(TO DO)
Print verbatim the lines of the entries from the one containing "grey mushroom: none" to the last, inclusive, and no others.

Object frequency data
....

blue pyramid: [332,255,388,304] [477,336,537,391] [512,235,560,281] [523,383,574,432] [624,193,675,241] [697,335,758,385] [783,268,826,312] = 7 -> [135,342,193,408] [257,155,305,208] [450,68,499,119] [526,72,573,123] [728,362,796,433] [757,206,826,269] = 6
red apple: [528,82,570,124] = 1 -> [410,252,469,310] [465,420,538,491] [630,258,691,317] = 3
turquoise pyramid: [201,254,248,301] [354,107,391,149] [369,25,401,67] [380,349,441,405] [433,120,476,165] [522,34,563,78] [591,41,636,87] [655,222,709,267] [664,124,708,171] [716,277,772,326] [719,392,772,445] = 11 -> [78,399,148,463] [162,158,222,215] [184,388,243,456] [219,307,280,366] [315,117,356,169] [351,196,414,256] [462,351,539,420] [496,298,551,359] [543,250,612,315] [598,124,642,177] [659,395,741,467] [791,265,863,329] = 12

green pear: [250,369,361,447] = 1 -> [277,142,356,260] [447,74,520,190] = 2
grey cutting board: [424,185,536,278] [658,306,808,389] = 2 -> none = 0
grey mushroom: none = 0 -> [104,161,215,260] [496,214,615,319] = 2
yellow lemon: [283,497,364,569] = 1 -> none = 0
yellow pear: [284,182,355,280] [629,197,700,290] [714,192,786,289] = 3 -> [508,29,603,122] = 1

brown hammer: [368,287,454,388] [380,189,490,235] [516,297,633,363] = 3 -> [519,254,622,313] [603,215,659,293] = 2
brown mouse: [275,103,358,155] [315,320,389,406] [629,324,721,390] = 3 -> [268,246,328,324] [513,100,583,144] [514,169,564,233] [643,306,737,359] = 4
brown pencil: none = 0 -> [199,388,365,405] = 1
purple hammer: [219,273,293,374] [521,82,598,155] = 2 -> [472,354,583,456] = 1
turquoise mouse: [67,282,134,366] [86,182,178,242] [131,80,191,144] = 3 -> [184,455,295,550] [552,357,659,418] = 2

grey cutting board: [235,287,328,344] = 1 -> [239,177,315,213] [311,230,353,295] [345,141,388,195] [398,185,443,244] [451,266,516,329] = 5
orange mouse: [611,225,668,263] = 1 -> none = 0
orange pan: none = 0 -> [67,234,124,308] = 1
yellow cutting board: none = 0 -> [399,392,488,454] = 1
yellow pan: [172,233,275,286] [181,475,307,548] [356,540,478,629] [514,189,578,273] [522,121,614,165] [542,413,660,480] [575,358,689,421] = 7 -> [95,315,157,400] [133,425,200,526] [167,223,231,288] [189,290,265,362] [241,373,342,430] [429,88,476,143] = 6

....

(EXERCISE ANSWER)
grey mushroom: none = 0 -> [104,161,215,260] [496,214,615,319] = 2
yellow lemon: [283,497,364,569] = 1 -> none = 0
yellow pear: [284,182,355,280] [629,197,700,290] [714,192,786,289] = 3 -> [508,29,603,122] = 1

brown hammer: [368,287,454,388] [380,189,490,235] [516,297,633,363] = 3 -> [519,254,622,313] [603,215,659,293] = 2
brown mouse: [275,103,358,155] [315,320,389,406] [629,324,721,390] = 3 -> [268,246,328,324] [513,100,583,144] [514,169,564,233] [643,306,737,359] = 4
brown pencil: none = 0 -> [199,388,365,405] = 1
purple hammer: [219,273,293,374] [521,82,598,155] = 2 -> [472,354,583,456] = 1
turquoise mouse: [67,282,134,366] [86,182,178,242] [131,80,191,144] = 3 -> [184,455,295,550] [552,357,659,418] = 2

grey cutting board: [235,287,328,344] = 1 -> [239,177,315,213] [311,230,353,295] [345,141,388,195] [398,185,443,244] [451,266,516,329] = 5
orange mouse: [611,225,668,263] = 1 -> none = 0
orange pan: none = 0 -> [67,234,124,308] = 1
yellow cutting board: none = 0 -> [399,392,488,454] = 1
yellow pan: [172,233,275,286] [181,475,307,548] [356,540,478,629] [514,189,578,273] [522,121,614,165] [542,413,660,480] [575,358,689,421] = 7 -> [95,315,157,400] [133,425,200,526] [167,223,231,288] [189,290,265,362] [241,373,342,430] [429,88,476,143] = 6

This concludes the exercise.